## DESCRIPTION OF THE TASK
Repeat exactly the line containing "D5: diode BAV21" and every line after it in the entries, and nothing besides.

Change detection data
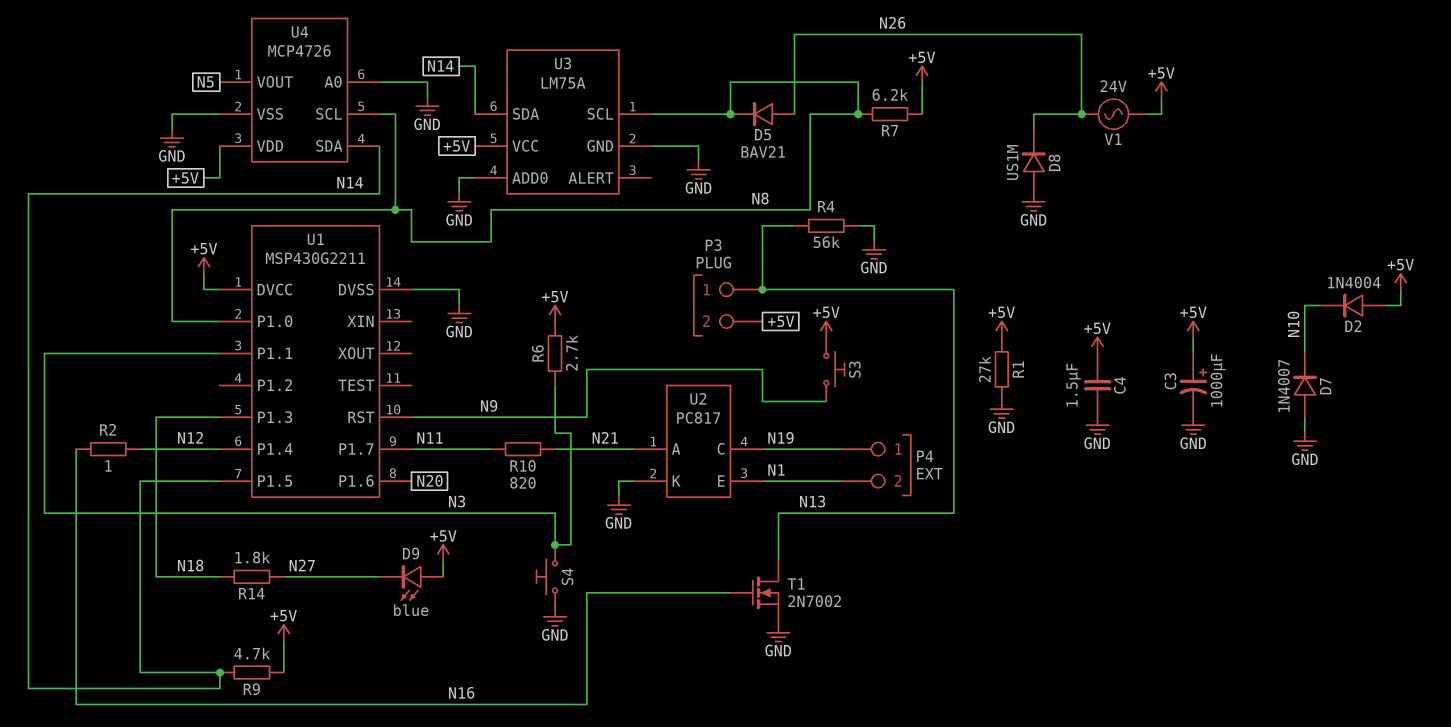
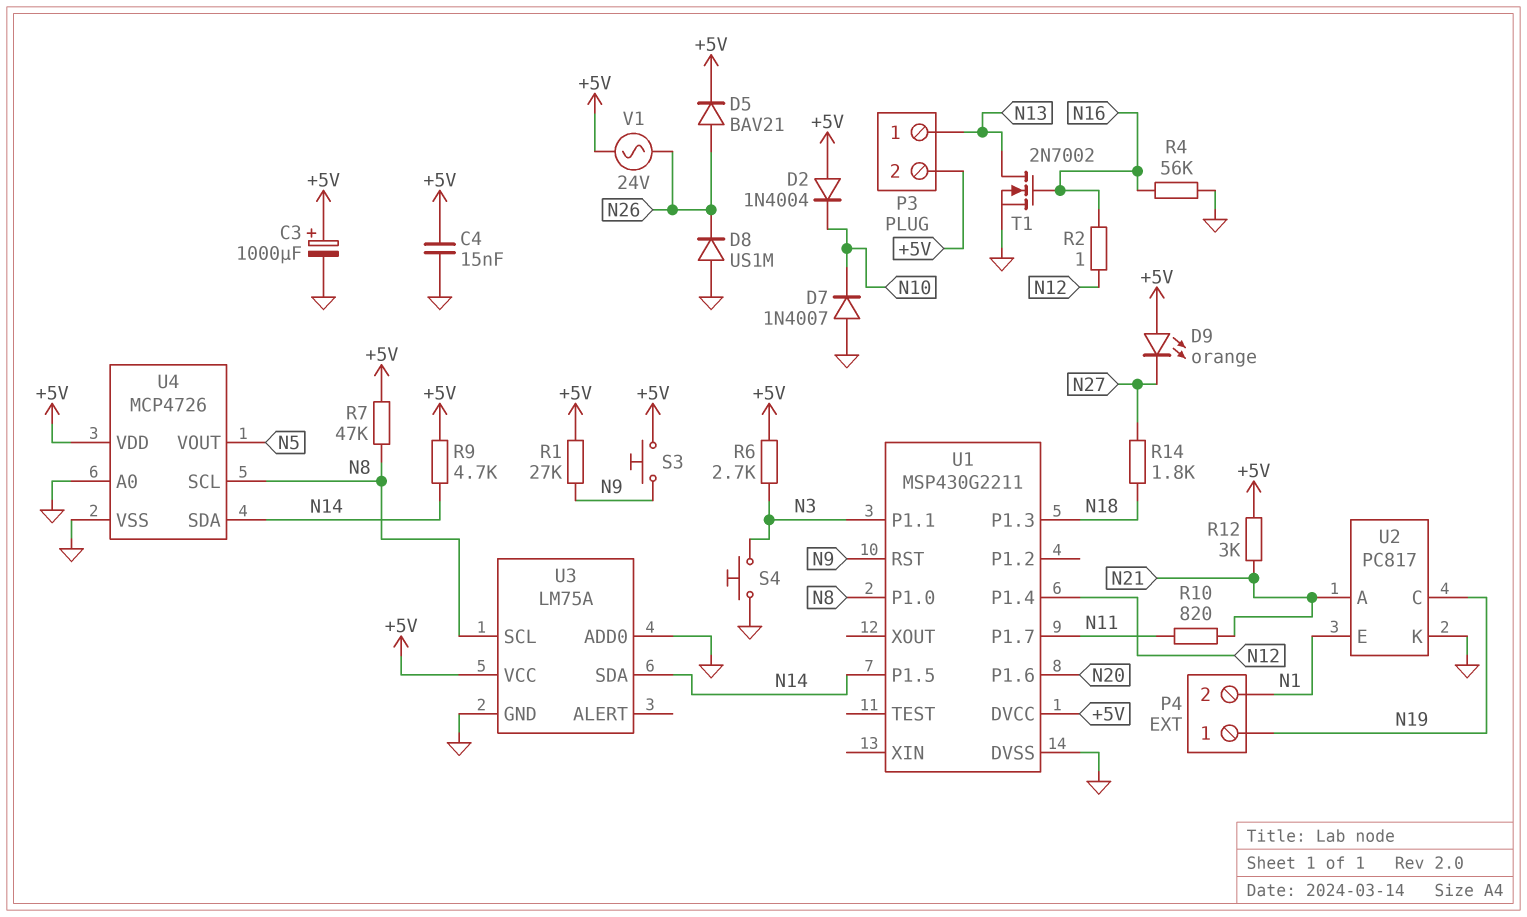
C4: 1.5uF (+5V, GND) -> 15nF (+5V, GND)
D5: diode BAV21 (A N26, K N8) -> diode BAV21 (A N26, K +5V)
D9: LED blue (A +5V, K N27) -> LED orange (A +5V, K N27)
R1: 27k (+5V, GND) -> 27k (+5V, N9)
R4: 56k (GND, N13) -> 56k (GND, N16)
R7: 6.2k (+5V, N8) -> 47k (+5V, N8)
R12: none -> 3k (+5V, N21)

## RESULT BELOW
D5: diode BAV21 (A N26, K N8) -> diode BAV21 (A N26, K +5V)
D9: LED blue (A +5V, K N27) -> LED orange (A +5V, K N27)
R1: 27k (+5V, GND) -> 27k (+5V, N9)
R4: 56k (GND, N13) -> 56k (GND, N16)
R7: 6.2k (+5V, N8) -> 47k (+5V, N8)
R12: none -> 3k (+5V, N21)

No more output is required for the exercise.